Records shown START
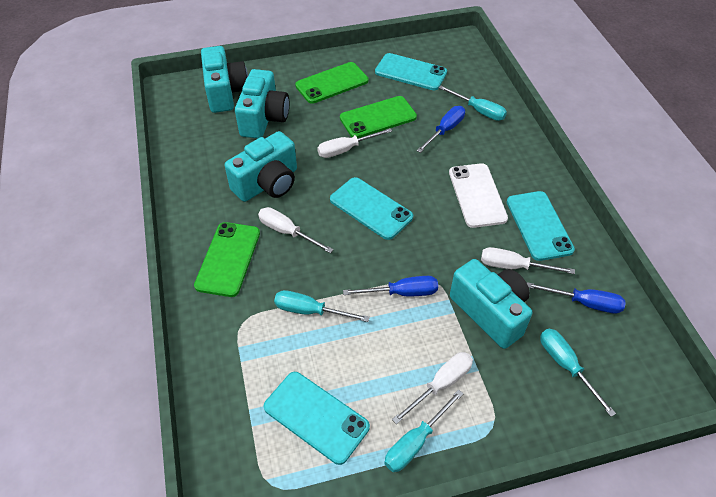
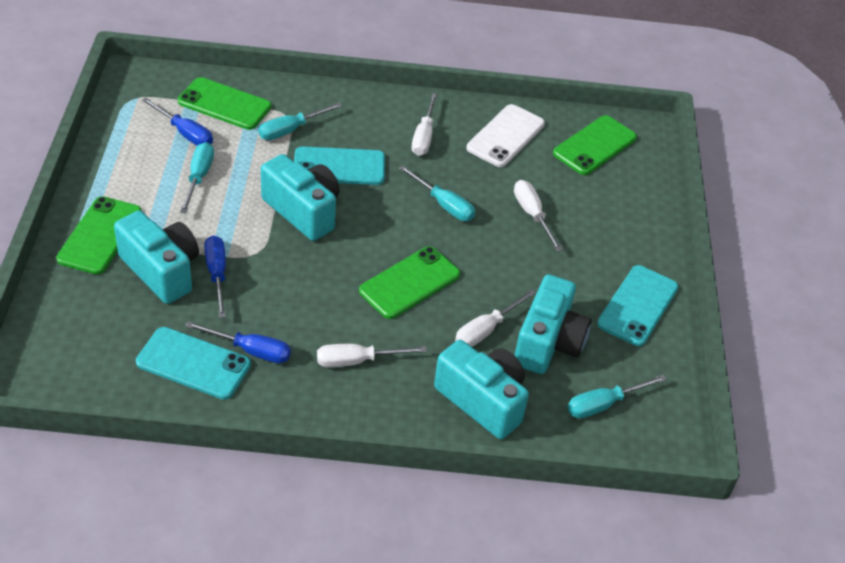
green phone: 3 -> 4
turquoise phone: 4 -> 3

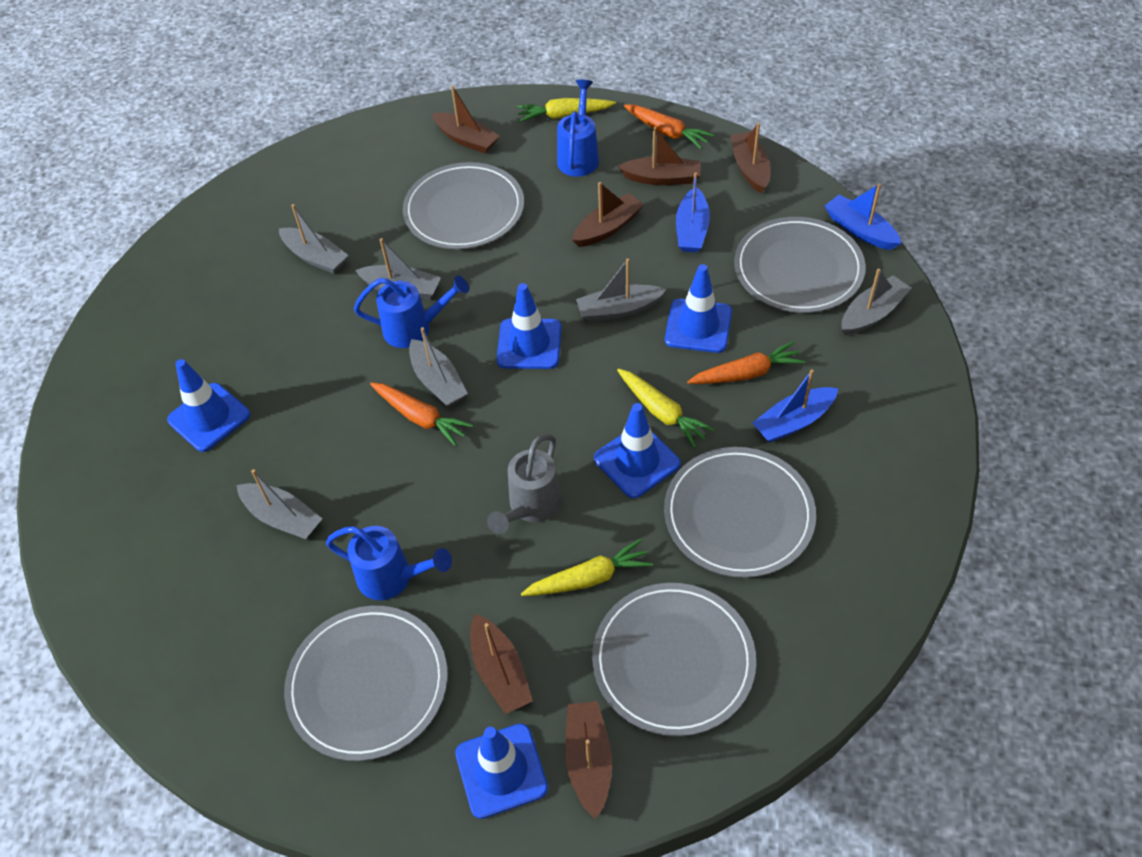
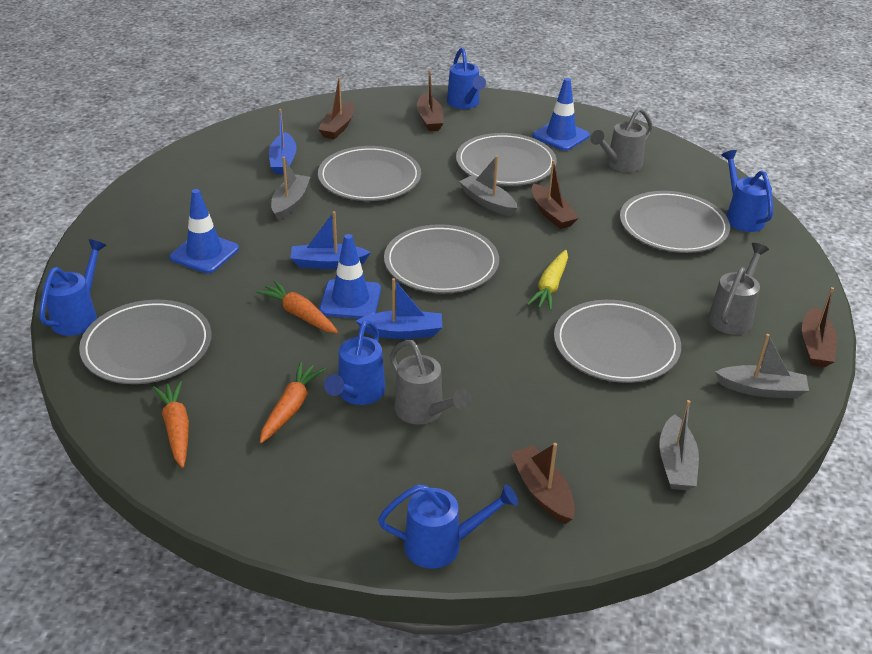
blue traffic cone: 5 -> 3
blue watering can: 3 -> 5
brown boat: 6 -> 5
grey boat: 6 -> 4
grey plate: 5 -> 6
grey watering can: 1 -> 3
yellow carrot: 3 -> 1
Records shown END
- _What you have to do_:
Every entry above should be restated word for word, with the images left out.

- _Answer to the problem_:
green phone: 3 -> 4
turquoise phone: 4 -> 3

blue traffic cone: 5 -> 3
blue watering can: 3 -> 5
brown boat: 6 -> 5
grey boat: 6 -> 4
grey plate: 5 -> 6
grey watering can: 1 -> 3
yellow carrot: 3 -> 1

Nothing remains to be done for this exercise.